↓
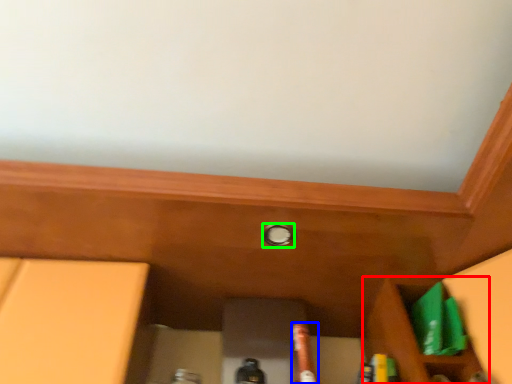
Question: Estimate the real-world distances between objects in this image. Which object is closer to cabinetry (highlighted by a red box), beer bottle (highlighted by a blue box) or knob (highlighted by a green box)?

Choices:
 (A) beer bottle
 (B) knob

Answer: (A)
↑
OPDRACHT - Herhaal alle gegevens hierboven letterlijk en regel voor regel, maar laat de afbeeldingen weg.

ANTWOORD -
Question: Estimate the real-world distances between objects in this image. Which object is closer to cabinetry (highlighted by a red box), beer bottle (highlighted by a blue box) or knob (highlighted by a green box)?

Choices:
 (A) beer bottle
 (B) knob

Answer: (A)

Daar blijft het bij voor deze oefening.